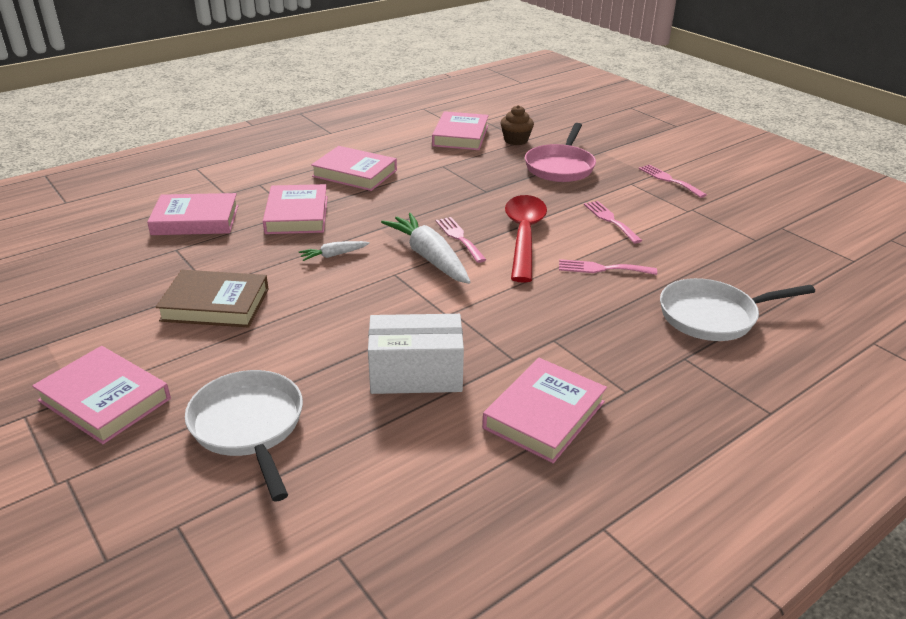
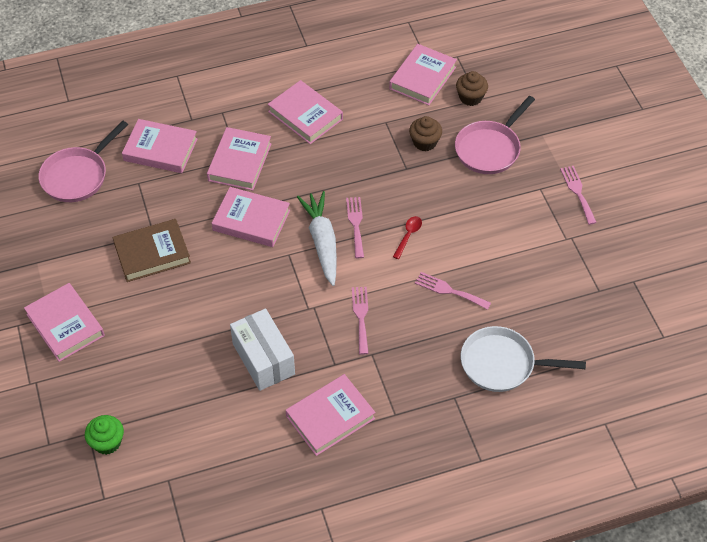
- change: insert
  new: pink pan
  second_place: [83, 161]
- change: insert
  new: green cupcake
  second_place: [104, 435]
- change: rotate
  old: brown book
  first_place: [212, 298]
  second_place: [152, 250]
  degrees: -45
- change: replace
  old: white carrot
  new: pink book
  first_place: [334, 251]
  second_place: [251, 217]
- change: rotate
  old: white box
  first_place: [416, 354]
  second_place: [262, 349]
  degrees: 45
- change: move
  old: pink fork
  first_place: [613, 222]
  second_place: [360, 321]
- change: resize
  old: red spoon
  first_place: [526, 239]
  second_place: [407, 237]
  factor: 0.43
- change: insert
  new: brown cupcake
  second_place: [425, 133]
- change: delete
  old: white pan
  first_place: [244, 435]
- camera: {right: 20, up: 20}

####################

- [Problem statement]
Go line by line through the material above and return each one that includes "cupcake".

- [Solution to this problem]
  new: green cupcake
  new: brown cupcake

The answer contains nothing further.